* [Exercise instructions]
Count all lines holding "fish" in the data below and say the number, nothing more.

+ + + +

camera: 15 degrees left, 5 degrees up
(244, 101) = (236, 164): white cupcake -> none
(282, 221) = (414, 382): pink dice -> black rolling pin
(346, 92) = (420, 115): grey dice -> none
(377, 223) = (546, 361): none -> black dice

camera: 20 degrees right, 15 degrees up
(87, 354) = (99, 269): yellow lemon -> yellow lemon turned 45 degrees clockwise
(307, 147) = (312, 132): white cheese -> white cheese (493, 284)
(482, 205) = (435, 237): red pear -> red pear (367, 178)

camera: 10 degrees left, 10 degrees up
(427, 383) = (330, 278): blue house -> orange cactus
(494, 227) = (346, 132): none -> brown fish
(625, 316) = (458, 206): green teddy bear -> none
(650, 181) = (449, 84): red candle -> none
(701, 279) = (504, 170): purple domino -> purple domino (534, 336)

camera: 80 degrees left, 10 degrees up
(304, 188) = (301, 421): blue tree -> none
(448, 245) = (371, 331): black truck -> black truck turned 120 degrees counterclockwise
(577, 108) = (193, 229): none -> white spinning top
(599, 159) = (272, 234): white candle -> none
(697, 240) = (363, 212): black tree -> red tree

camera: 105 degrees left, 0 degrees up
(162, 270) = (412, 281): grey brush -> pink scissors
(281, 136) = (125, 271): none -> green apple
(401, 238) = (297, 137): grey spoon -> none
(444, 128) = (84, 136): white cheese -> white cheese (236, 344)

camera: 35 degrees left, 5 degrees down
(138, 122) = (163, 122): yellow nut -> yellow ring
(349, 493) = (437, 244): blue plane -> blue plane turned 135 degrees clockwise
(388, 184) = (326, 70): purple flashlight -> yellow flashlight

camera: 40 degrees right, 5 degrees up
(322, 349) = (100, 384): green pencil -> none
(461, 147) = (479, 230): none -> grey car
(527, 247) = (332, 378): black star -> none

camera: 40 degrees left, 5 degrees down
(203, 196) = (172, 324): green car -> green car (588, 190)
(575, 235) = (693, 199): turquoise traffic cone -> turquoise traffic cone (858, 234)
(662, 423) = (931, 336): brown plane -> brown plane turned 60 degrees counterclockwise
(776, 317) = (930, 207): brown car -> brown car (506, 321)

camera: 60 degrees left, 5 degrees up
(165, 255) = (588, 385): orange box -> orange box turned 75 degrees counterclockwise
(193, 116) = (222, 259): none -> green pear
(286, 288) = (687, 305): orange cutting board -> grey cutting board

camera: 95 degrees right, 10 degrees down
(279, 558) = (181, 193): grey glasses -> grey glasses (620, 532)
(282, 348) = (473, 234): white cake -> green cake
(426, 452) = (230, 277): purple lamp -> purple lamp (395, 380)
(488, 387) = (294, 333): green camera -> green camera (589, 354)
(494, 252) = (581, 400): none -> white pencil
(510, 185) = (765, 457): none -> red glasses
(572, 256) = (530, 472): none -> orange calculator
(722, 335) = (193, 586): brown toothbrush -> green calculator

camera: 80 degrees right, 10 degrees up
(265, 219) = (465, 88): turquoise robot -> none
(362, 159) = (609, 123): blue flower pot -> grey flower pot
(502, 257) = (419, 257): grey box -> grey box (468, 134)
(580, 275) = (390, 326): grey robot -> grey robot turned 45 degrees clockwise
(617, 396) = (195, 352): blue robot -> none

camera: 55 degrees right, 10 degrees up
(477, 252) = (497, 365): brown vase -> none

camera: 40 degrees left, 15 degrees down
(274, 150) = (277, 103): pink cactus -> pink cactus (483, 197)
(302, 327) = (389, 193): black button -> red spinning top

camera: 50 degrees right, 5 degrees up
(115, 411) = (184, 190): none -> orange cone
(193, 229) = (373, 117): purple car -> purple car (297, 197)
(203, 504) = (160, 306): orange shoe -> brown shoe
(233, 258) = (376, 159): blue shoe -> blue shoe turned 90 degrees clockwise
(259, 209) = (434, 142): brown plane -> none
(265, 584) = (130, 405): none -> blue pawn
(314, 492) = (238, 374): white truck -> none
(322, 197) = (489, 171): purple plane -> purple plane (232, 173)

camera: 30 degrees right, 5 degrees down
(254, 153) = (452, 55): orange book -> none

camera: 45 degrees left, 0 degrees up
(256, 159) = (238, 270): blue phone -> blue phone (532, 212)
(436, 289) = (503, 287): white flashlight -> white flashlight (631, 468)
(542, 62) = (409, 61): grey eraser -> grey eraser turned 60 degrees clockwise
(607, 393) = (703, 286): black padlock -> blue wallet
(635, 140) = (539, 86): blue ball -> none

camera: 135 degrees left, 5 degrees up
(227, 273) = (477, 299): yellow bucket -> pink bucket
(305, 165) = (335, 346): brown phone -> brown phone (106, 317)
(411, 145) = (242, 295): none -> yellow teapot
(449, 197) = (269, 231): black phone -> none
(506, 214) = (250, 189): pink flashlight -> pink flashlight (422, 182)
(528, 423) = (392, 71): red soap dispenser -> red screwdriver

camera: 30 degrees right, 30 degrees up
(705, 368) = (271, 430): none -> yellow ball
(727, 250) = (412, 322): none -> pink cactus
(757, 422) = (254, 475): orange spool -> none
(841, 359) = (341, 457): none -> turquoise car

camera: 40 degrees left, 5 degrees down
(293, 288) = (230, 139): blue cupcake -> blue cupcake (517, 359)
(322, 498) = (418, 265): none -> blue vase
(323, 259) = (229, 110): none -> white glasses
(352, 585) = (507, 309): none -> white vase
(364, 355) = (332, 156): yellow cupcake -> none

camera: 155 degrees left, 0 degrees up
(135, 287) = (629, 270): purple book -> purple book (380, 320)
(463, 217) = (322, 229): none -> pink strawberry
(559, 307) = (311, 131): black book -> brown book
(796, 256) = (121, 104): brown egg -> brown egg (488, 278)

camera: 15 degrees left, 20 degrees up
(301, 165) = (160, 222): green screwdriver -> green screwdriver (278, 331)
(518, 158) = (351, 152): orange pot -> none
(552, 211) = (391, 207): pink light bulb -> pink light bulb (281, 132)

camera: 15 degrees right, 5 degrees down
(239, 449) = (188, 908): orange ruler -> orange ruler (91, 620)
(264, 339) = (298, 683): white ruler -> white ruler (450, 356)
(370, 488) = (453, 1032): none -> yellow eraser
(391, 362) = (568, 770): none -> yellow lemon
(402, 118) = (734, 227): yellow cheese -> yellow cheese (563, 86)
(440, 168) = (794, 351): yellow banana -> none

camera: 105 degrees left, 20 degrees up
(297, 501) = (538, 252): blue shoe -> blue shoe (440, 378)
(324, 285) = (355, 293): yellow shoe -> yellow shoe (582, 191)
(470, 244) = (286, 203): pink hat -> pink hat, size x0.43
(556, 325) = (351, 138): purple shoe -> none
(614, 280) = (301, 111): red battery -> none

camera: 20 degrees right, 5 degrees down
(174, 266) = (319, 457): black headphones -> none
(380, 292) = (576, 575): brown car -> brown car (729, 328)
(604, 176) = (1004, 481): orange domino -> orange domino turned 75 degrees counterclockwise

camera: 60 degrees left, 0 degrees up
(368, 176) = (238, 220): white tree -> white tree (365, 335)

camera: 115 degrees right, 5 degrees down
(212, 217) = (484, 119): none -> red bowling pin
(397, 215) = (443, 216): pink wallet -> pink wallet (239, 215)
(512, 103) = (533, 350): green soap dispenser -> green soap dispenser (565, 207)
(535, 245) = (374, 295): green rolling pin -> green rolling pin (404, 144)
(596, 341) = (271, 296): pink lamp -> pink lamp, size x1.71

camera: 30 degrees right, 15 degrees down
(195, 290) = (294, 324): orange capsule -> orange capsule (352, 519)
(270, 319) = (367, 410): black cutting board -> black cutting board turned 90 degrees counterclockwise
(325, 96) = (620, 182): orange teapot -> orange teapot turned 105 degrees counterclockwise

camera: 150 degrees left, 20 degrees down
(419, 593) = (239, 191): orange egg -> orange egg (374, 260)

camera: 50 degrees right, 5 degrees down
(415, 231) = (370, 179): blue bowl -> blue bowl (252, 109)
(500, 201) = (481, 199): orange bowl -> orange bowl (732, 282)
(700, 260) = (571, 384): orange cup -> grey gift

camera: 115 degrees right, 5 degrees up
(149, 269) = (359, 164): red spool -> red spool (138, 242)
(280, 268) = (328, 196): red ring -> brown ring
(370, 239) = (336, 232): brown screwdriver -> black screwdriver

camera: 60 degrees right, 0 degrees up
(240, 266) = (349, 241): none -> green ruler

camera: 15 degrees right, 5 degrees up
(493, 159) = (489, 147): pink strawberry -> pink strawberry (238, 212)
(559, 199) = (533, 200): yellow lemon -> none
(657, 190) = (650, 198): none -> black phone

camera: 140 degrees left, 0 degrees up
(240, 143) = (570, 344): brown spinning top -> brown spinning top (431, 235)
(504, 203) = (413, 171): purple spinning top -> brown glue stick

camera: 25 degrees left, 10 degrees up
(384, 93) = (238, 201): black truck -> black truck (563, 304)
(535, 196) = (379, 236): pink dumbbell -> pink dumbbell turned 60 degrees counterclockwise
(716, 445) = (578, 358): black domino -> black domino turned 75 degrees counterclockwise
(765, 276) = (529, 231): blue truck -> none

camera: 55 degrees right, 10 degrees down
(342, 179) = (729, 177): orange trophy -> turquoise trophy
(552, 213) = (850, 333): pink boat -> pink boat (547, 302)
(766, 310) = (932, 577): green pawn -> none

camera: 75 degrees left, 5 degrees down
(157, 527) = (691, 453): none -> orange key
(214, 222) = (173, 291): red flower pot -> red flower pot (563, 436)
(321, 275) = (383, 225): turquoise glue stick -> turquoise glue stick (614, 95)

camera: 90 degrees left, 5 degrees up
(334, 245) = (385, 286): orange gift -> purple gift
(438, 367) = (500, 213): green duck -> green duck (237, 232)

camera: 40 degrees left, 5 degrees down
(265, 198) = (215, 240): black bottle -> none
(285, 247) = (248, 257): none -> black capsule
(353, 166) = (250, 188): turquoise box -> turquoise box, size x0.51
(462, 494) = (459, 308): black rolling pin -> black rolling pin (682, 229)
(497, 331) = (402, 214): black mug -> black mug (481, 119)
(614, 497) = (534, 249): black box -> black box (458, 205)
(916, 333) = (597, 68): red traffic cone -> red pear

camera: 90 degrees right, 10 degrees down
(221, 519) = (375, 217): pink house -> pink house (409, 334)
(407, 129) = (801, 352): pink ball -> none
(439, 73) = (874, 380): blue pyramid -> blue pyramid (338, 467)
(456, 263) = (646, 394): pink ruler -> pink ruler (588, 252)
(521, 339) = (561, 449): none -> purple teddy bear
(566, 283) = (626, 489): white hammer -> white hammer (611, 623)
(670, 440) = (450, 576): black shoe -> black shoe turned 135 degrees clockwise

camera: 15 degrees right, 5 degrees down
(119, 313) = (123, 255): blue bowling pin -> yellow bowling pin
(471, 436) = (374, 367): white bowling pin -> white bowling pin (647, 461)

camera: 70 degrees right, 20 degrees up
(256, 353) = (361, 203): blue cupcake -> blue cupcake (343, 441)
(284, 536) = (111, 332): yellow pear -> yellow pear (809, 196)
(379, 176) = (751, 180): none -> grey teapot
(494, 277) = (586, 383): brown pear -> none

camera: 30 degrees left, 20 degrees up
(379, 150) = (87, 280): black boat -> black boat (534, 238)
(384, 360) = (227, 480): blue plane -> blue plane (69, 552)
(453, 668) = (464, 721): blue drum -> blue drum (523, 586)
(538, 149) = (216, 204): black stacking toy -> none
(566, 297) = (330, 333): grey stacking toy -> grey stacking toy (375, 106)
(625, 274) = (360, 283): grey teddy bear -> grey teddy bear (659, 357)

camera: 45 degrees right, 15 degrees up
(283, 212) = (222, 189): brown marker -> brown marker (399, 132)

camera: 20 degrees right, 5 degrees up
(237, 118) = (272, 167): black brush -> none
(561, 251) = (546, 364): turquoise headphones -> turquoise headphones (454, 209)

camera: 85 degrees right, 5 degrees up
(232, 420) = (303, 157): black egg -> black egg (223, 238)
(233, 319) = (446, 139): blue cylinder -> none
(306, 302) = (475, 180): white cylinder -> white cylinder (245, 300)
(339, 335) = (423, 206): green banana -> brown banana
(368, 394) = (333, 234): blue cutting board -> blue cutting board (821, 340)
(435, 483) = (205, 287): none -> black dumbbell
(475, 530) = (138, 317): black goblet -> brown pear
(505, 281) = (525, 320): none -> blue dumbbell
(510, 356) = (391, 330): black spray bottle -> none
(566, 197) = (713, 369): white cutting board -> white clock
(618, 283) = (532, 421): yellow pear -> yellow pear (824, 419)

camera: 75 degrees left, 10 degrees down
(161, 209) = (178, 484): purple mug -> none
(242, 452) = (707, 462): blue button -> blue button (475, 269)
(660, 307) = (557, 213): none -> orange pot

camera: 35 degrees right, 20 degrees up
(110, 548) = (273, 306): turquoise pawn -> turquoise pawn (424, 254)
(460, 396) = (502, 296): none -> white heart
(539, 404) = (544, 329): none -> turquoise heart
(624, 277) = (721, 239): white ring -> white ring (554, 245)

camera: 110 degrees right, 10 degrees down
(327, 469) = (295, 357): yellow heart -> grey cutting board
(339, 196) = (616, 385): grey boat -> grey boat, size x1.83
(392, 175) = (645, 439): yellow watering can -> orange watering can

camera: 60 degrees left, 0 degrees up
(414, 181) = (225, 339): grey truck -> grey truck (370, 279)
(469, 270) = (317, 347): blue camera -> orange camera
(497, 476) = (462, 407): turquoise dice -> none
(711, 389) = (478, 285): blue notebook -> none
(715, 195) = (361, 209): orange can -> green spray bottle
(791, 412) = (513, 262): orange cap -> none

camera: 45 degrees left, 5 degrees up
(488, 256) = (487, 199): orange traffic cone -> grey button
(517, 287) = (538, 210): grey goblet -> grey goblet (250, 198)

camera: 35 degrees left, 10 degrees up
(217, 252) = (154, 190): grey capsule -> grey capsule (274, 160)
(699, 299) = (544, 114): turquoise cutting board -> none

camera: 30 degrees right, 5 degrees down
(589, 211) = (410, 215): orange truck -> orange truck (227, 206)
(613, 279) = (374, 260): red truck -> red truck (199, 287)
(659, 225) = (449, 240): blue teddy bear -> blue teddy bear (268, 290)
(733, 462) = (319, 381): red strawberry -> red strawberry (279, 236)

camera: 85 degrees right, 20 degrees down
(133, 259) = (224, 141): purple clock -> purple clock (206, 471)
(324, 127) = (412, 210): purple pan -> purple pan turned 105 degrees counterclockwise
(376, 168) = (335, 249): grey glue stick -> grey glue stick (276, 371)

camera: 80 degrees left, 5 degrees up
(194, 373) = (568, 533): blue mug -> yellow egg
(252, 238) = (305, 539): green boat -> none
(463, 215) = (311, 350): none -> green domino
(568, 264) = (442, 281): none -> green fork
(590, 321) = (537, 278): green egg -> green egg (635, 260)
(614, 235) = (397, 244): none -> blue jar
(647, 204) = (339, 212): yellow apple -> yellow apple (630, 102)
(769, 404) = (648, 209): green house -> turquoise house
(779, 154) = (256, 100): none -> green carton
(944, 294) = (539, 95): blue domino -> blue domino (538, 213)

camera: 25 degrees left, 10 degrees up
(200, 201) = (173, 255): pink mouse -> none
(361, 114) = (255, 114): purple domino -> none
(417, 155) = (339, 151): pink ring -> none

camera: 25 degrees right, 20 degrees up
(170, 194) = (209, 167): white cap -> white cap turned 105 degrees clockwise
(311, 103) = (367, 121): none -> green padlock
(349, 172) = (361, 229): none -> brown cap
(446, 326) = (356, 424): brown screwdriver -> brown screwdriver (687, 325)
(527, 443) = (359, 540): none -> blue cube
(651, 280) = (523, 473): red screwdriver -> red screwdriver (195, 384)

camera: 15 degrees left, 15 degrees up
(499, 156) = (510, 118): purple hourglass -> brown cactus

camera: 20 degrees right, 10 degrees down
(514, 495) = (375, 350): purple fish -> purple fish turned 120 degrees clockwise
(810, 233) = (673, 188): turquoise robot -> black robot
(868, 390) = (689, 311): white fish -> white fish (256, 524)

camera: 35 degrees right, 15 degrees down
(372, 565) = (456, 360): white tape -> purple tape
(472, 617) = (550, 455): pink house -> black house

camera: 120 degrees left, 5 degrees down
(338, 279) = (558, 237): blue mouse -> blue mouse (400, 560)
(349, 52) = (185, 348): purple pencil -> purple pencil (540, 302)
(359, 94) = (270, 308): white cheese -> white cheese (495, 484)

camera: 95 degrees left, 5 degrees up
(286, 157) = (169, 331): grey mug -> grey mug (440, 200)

+ + + +

* [Your response]
3